[Modification records]
━━━━━━━━

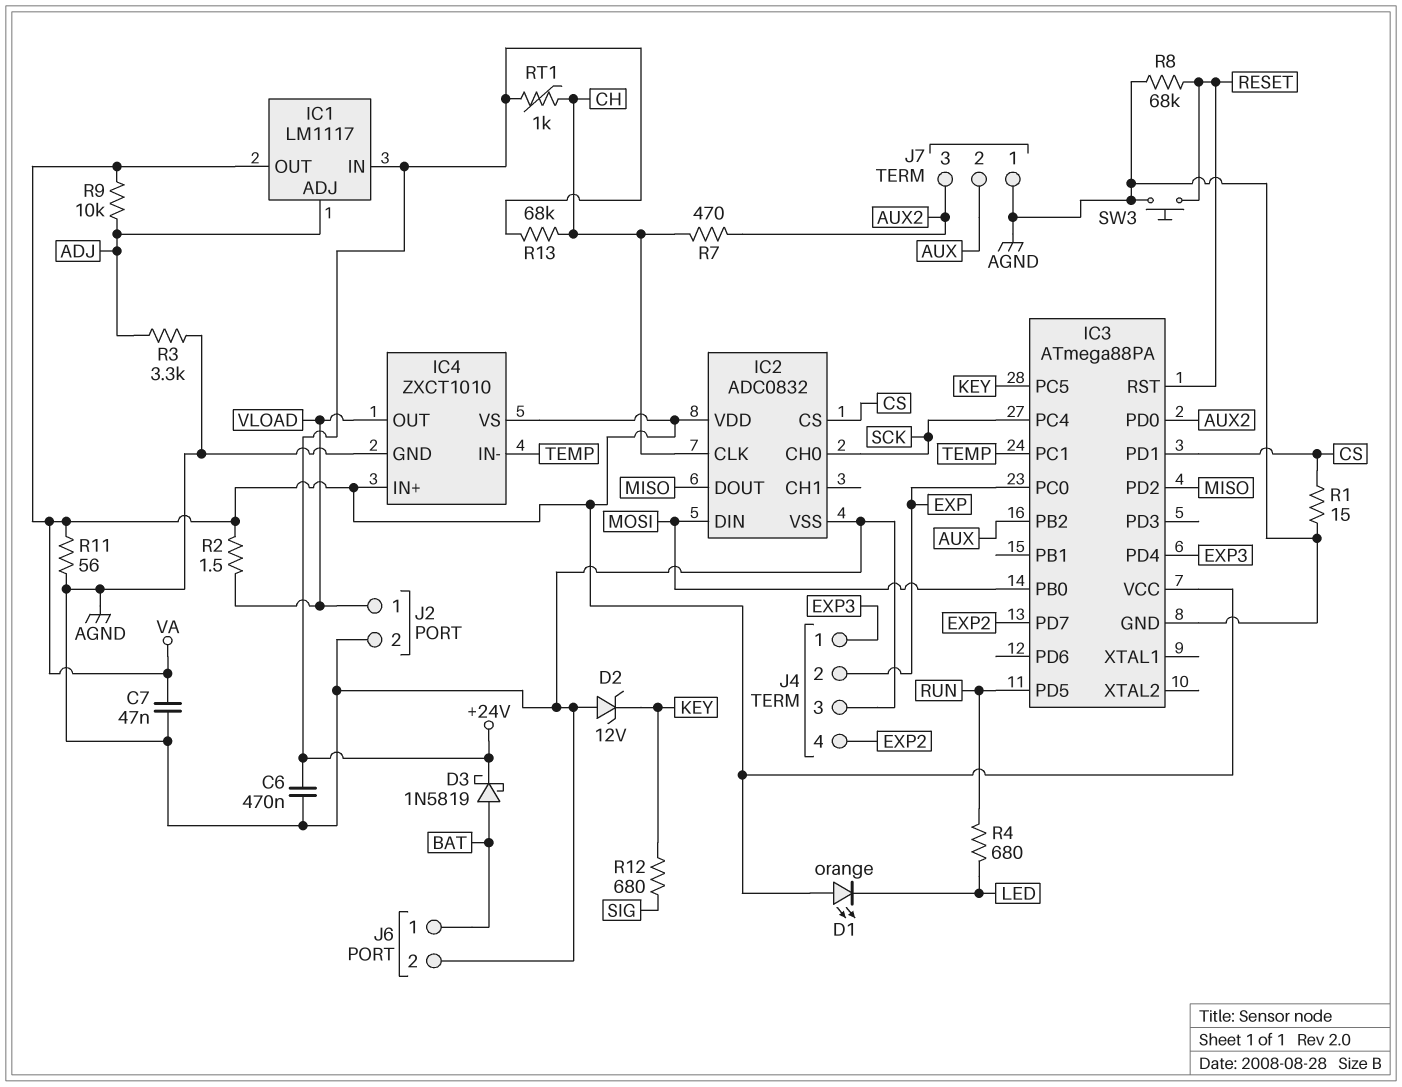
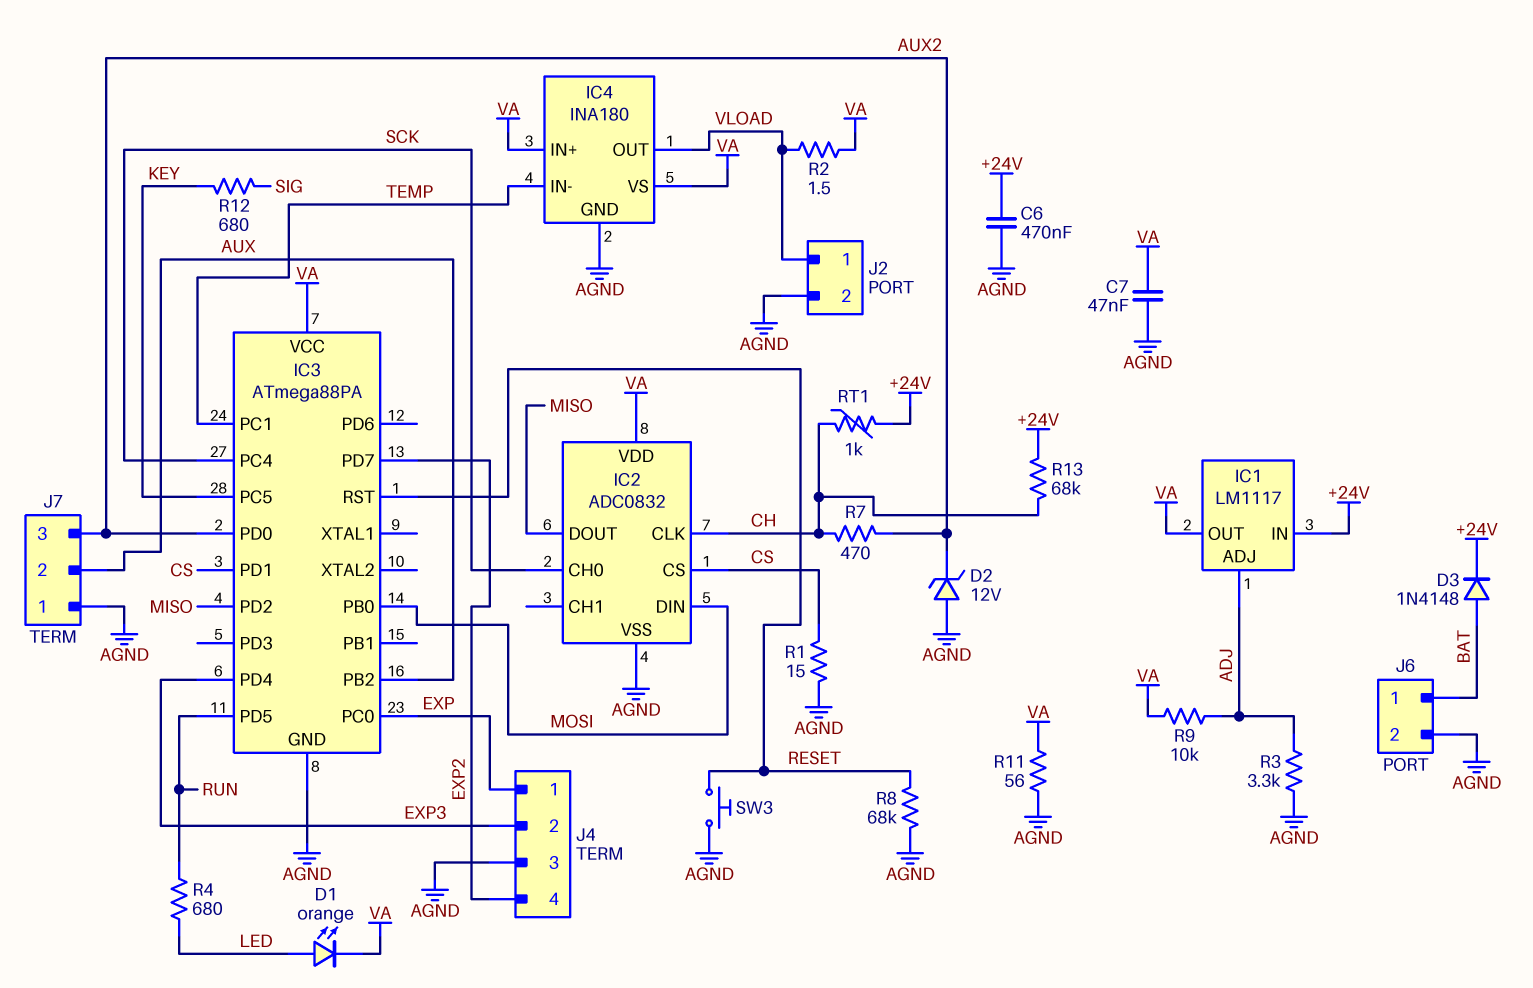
D1: LED orange (A VA, K LED) -> LED orange (A LED, K VA)
D2: zener 12V (A AGND, K KEY) -> zener 12V (A AGND, K AUX2)
D3: schottky 1N5819 (A BAT, K +24V) -> diode 1N4148 (A BAT, K +24V)
IC4: ZXCT1010 -> INA180
J4 pin 1: EXP3 -> EXP
J4 pin 2: EXP -> EXP3

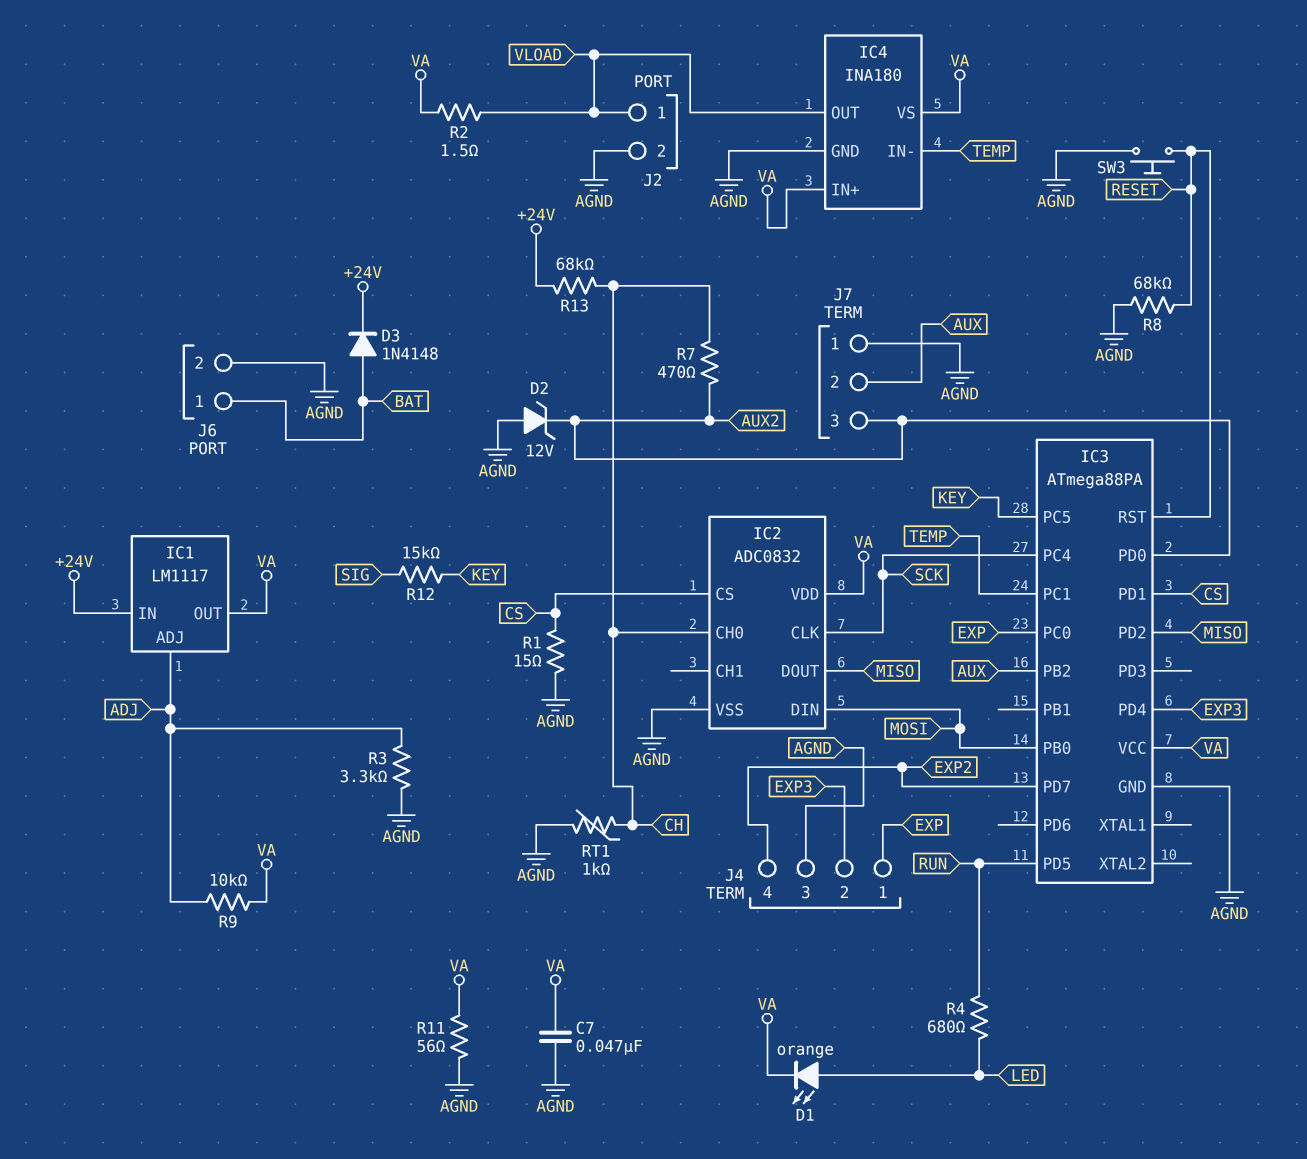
C6: 470nF (+24V, AGND) -> none
IC2 pin CH0: SCK -> CH
IC2 pin CLK: CH -> SCK
R12: 680 (KEY, SIG) -> 15k (KEY, SIG)
RT1: 1k (+24V, CH) -> 1k (AGND, CH)

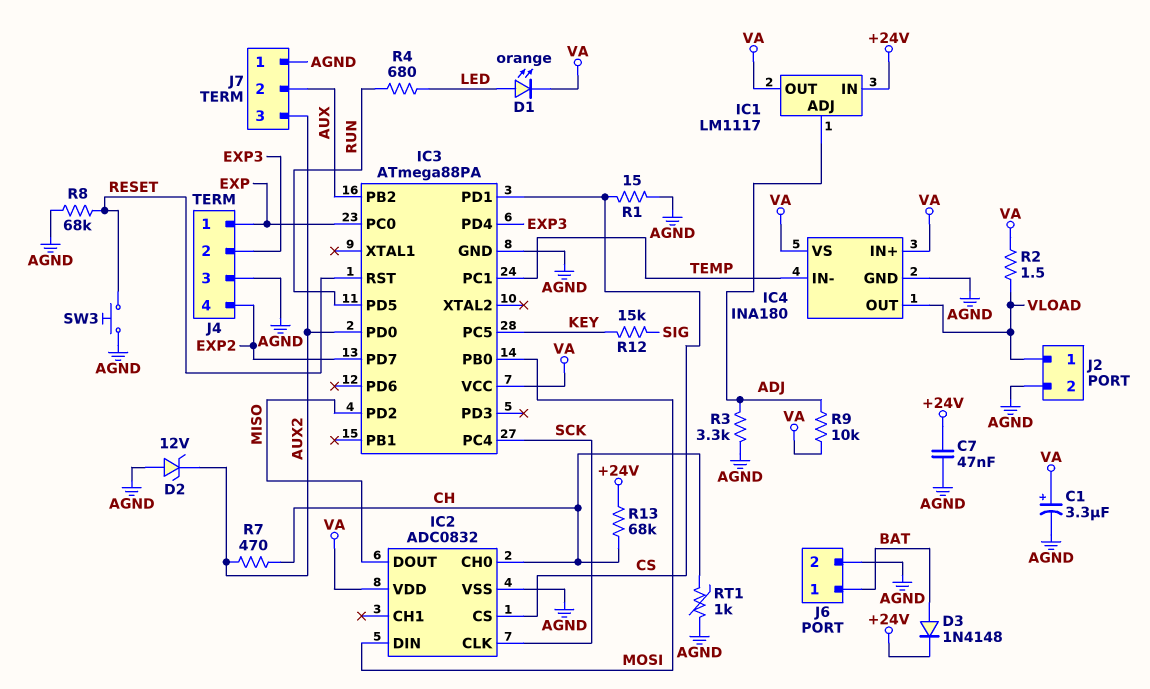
C1: none -> 3.3uF (plus VA, minus AGND)
C7: 47nF (AGND, VA) -> 47nF (+24V, AGND)
R11: 56 (AGND, VA) -> none

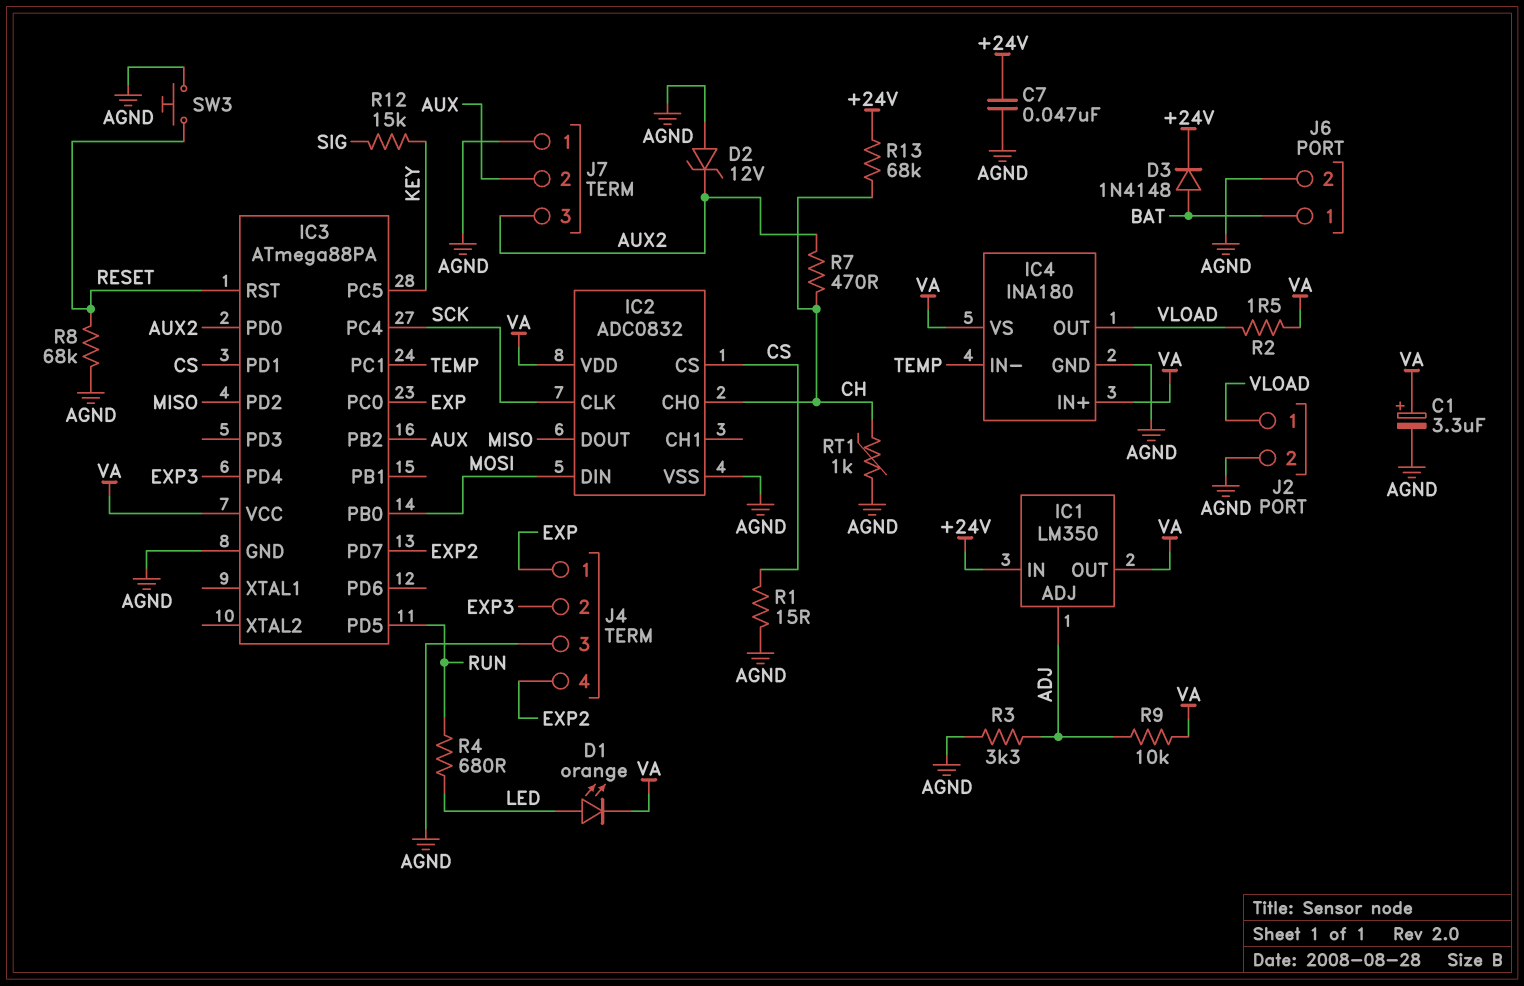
IC1: LM1117 -> LM350

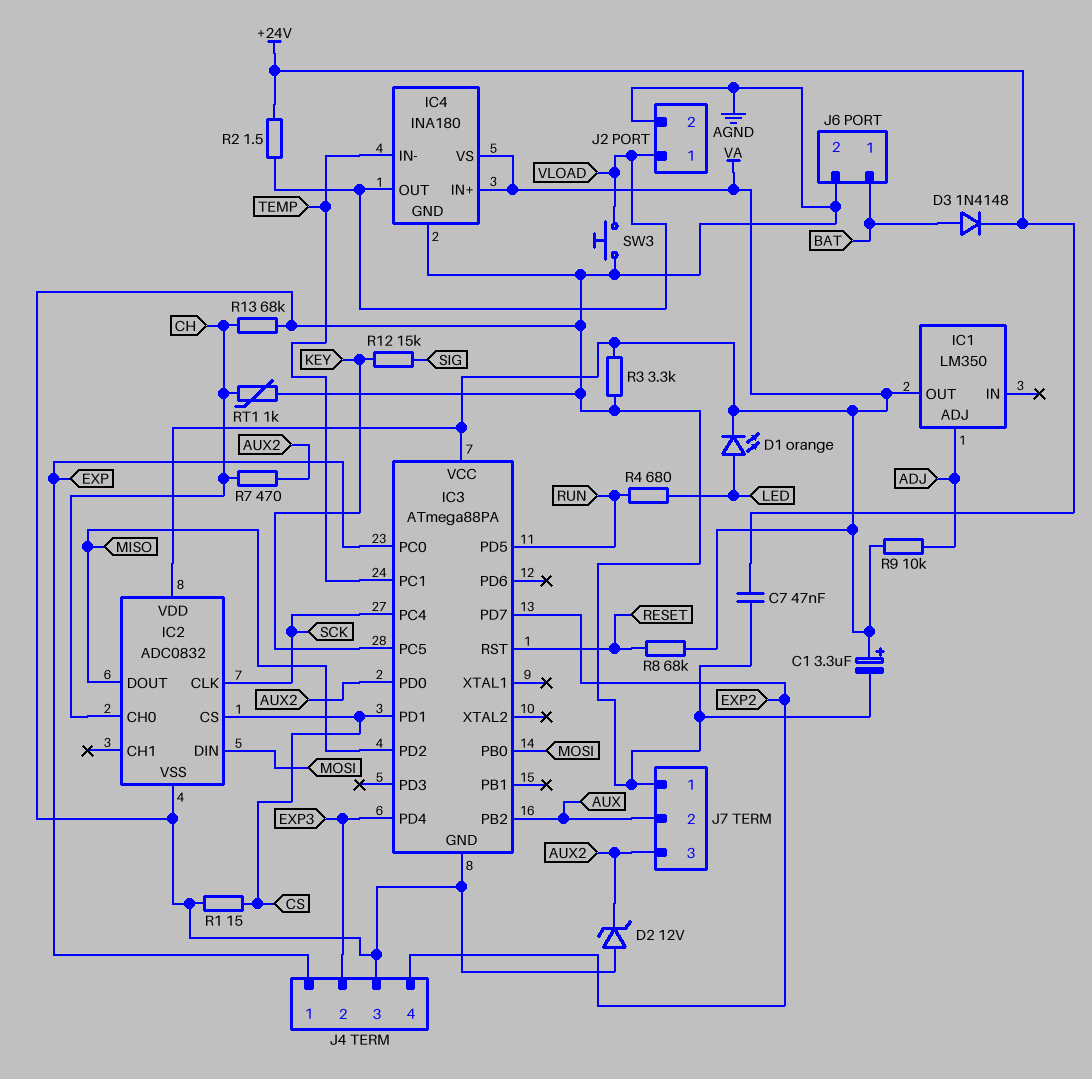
IC1 pin IN: +24V -> none
R2: 1.5 (VA, VLOAD) -> 1.5 (+24V, VLOAD)
R3: 3.3k (ADJ, AGND) -> 3.3k (AGND, VA)
R8: 68k (AGND, RESET) -> 68k (RESET, VA)
R13: 68k (+24V, CH) -> 68k (AGND, CH)
SW3: button (AGND, RESET) -> button (AGND, VLOAD)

━━━━━━━━

** Task to carry out **
Take the records above from the line with "J4 pin 2: EXP -> EXP3" down to their last line and please copy those lines exactly, without the pictures.

** Solution to this exercise **
J4 pin 2: EXP -> EXP3

C6: 470nF (+24V, AGND) -> none
IC2 pin CH0: SCK -> CH
IC2 pin CLK: CH -> SCK
R12: 680 (KEY, SIG) -> 15k (KEY, SIG)
RT1: 1k (+24V, CH) -> 1k (AGND, CH)

C1: none -> 3.3uF (plus VA, minus AGND)
C7: 47nF (AGND, VA) -> 47nF (+24V, AGND)
R11: 56 (AGND, VA) -> none

IC1: LM1117 -> LM350

IC1 pin IN: +24V -> none
R2: 1.5 (VA, VLOAD) -> 1.5 (+24V, VLOAD)
R3: 3.3k (ADJ, AGND) -> 3.3k (AGND, VA)
R8: 68k (AGND, RESET) -> 68k (RESET, VA)
R13: 68k (+24V, CH) -> 68k (AGND, CH)
SW3: button (AGND, RESET) -> button (AGND, VLOAD)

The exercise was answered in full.